Stored data:
◇ ◇ ◇

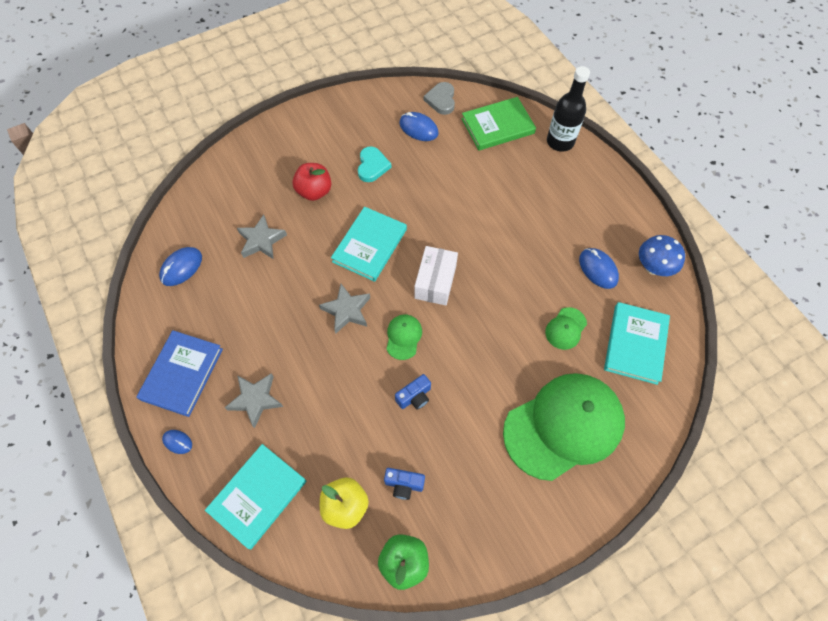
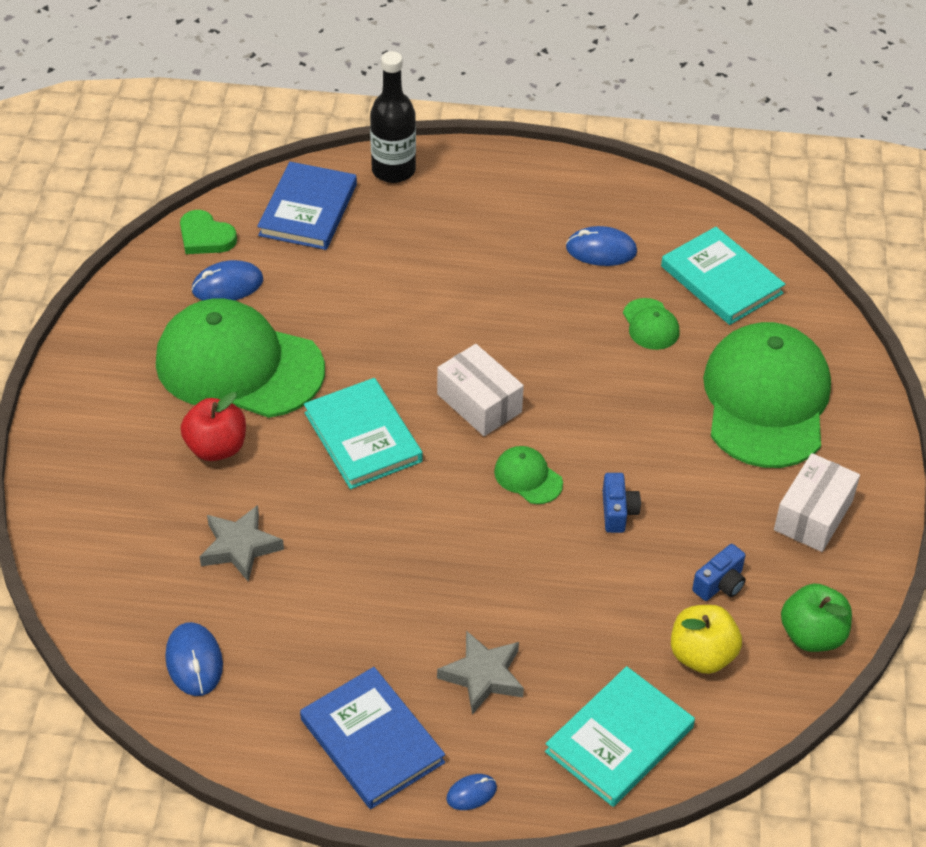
camera: 55 degrees left, 15 degrees down
(257, 496) = (619, 739): turquoise book -> turquoise book turned 60 degrees clockwise
(346, 310) = (438, 513): grey star -> none
(372, 166) = (239, 365): turquoise heart -> green cap
(441, 100) = (205, 237): grey heart -> green heart
(496, 508) = (813, 515): none -> white box
(497, 126) = (308, 210): green book -> blue book
(653, 267) = (642, 204): blue mushroom -> none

◇ ◇ ◇

--- Problem to work on ---
Copy out each line of the records where the word "book" appears.

--- Output of the task ---
(257, 496) = (619, 739): turquoise book -> turquoise book turned 60 degrees clockwise
(497, 126) = (308, 210): green book -> blue book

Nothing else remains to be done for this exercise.